AIM OF THE EXERCISE
Your answer should contain each record from the listing, repeated exactly.

### RECORDS PROVIDED ###

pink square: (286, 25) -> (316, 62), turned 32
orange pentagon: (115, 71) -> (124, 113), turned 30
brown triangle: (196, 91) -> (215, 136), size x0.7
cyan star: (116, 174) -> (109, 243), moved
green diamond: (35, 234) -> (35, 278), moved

###

FINISHED EXERCISE
pink square: (286, 25) -> (316, 62), turned 32
orange pentagon: (115, 71) -> (124, 113), turned 30
brown triangle: (196, 91) -> (215, 136), size x0.7
cyan star: (116, 174) -> (109, 243), moved
green diamond: (35, 234) -> (35, 278), moved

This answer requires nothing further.